DATA SHOWN:
>>
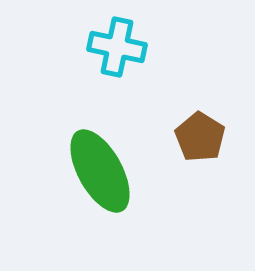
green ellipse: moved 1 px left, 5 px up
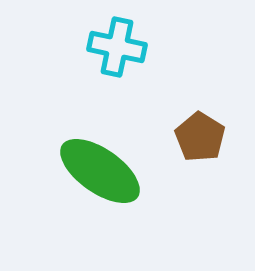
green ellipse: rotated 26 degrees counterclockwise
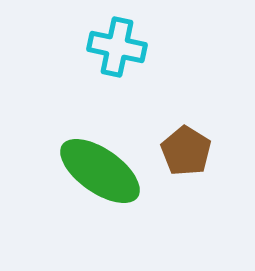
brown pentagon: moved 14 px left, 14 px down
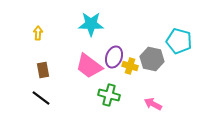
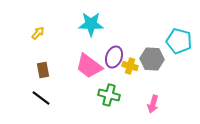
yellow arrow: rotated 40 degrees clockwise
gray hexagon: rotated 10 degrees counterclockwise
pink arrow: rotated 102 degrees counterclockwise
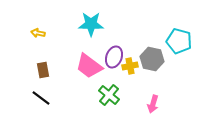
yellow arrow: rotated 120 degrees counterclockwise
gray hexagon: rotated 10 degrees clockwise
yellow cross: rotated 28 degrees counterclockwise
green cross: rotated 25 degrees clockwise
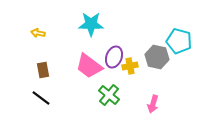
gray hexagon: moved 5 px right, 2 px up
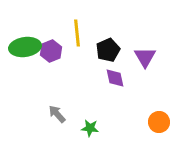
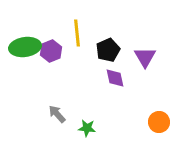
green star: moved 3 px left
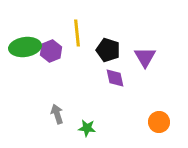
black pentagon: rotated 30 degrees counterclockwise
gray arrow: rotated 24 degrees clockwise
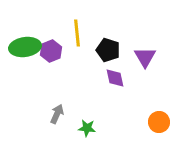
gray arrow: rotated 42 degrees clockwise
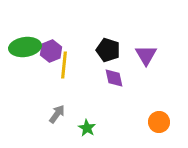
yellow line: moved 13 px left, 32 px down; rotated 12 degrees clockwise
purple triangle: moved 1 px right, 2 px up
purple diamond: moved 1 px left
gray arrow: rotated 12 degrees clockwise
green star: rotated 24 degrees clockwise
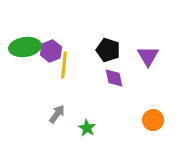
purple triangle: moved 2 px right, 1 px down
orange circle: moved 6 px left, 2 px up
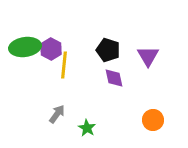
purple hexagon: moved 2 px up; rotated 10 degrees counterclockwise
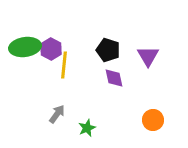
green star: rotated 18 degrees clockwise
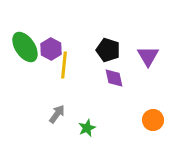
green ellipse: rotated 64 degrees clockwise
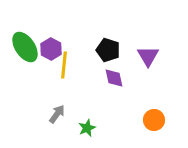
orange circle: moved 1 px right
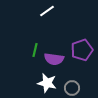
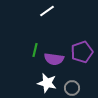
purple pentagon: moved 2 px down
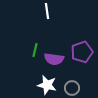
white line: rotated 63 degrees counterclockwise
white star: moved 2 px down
<<
>>
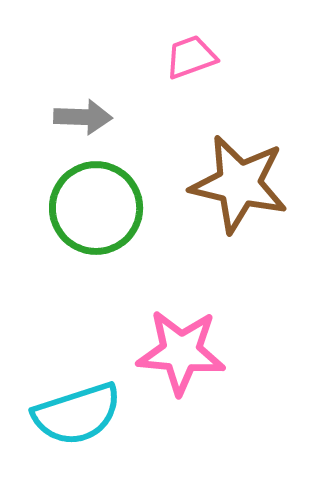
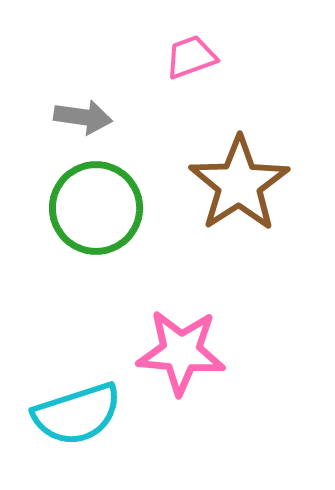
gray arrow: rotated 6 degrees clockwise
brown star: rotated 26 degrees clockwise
<<
WHAT IS BEING ASKED:
Copy the rows above, starting at the line that has "green ellipse: moved 1 px left, 5 px up" and stopping after the line that has "green star: rotated 24 degrees clockwise". Leave the pictures out of your copy.

WRITTEN SOLUTION:
green ellipse: moved 1 px left, 5 px up
green ellipse: rotated 26 degrees counterclockwise
brown pentagon: moved 14 px left, 14 px down
yellow arrow: rotated 40 degrees clockwise
gray hexagon: rotated 10 degrees counterclockwise
pink arrow: rotated 102 degrees counterclockwise
yellow arrow: rotated 120 degrees counterclockwise
gray hexagon: rotated 10 degrees clockwise
yellow cross: rotated 28 degrees counterclockwise
green cross: rotated 25 degrees clockwise
gray hexagon: moved 5 px right, 2 px up
green star: moved 3 px left
black pentagon: rotated 30 degrees counterclockwise
gray arrow: rotated 24 degrees clockwise
gray arrow: rotated 42 degrees clockwise
yellow line: moved 13 px left, 32 px down; rotated 12 degrees clockwise
purple triangle: moved 1 px right, 2 px up
purple diamond: moved 1 px left
gray arrow: rotated 12 degrees clockwise
green star: rotated 24 degrees clockwise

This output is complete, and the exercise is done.